══ Dataset entries

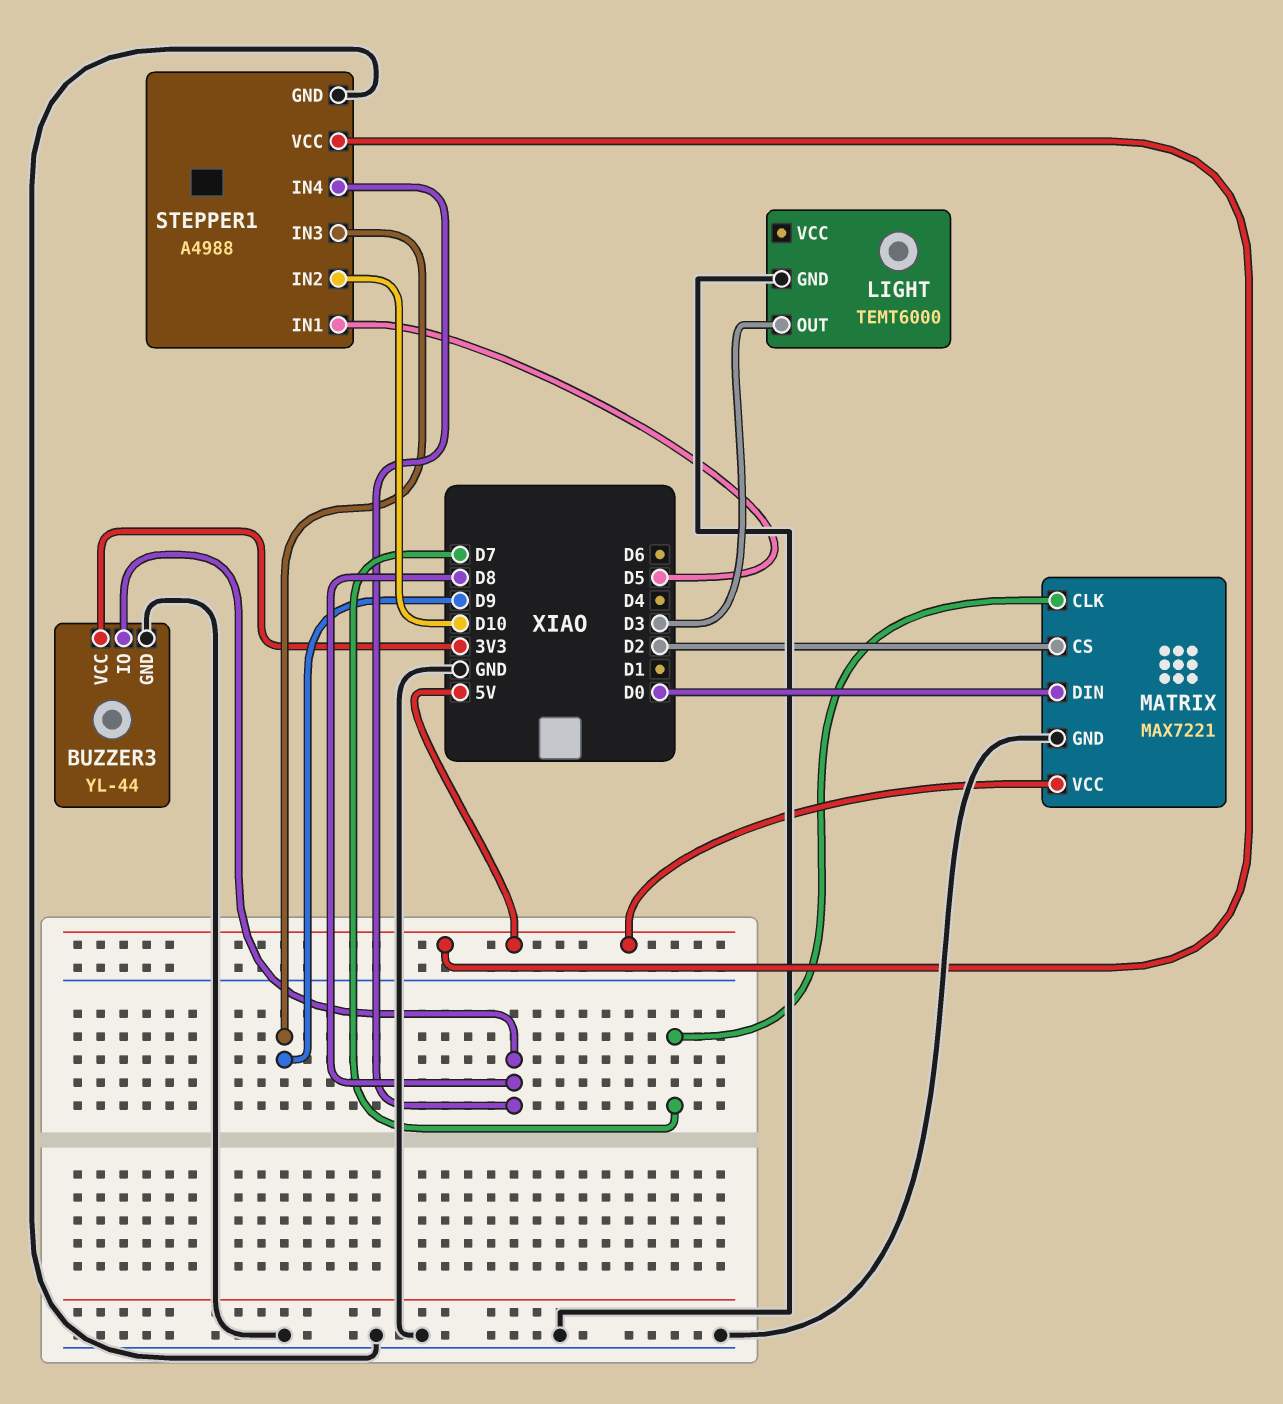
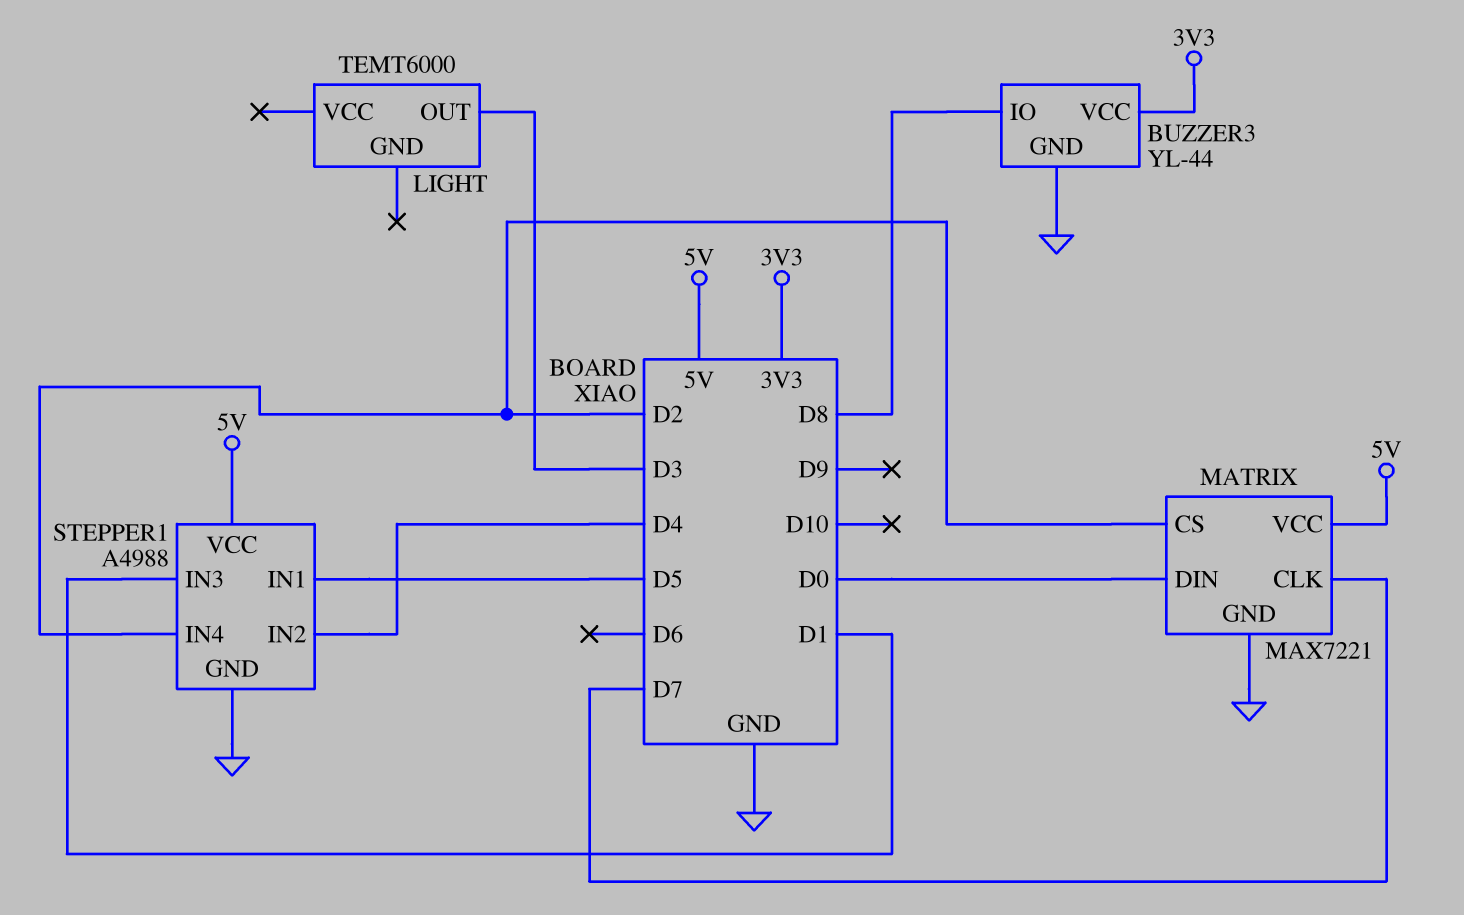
LIGHT pin GND: GND -> none
STEPPER1 pin IN2: D10 -> D4
STEPPER1 pin IN3: D9 -> D1
STEPPER1 pin IN4: D8 -> D2

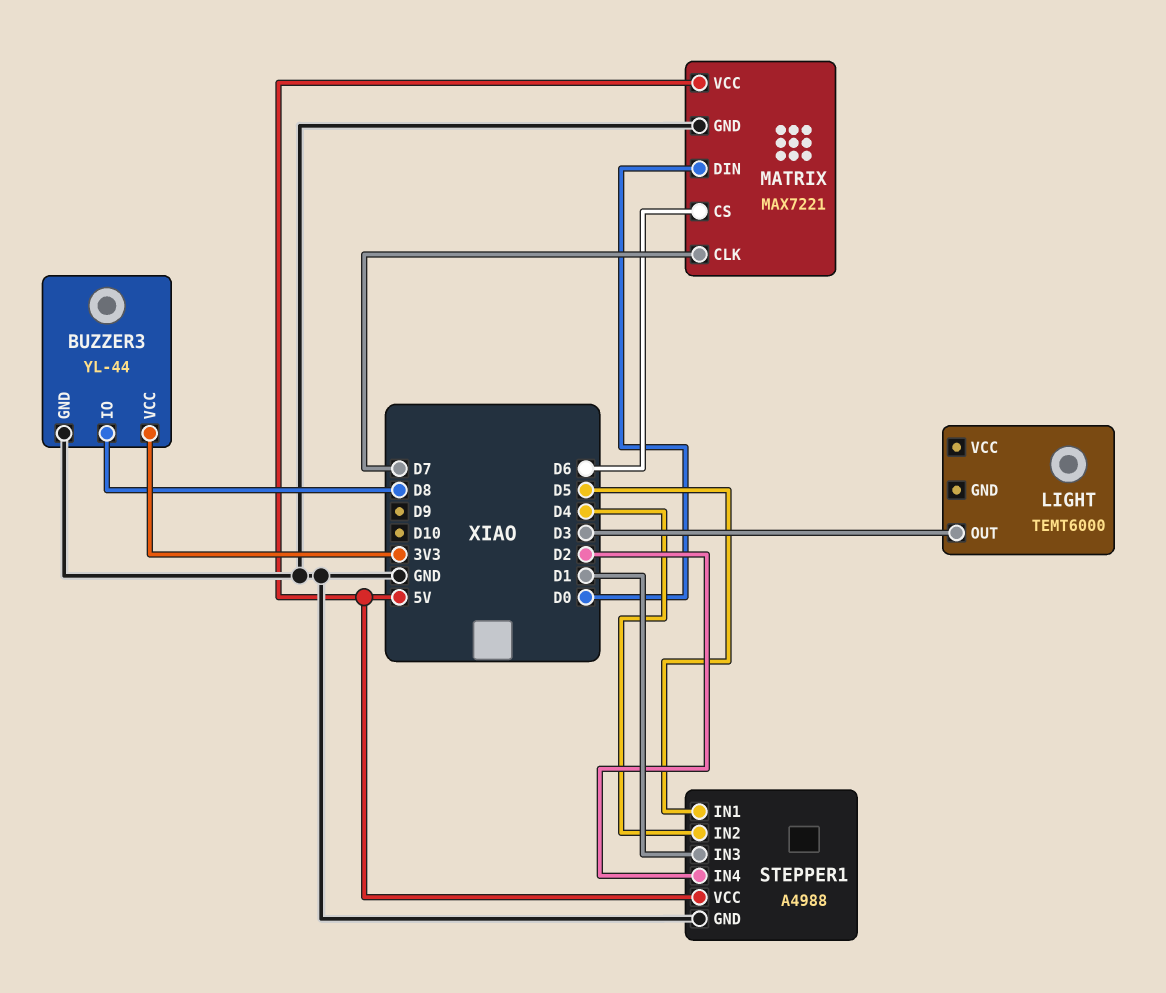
MATRIX pin CS: D2 -> D6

════

Your instructions:
Without the pictures, repeat the line with "STEPPER1 pin IN2: D10 -> D4" and every line after it to the end of the listing, and nothing else.

Result:
STEPPER1 pin IN2: D10 -> D4
STEPPER1 pin IN3: D9 -> D1
STEPPER1 pin IN4: D8 -> D2

MATRIX pin CS: D2 -> D6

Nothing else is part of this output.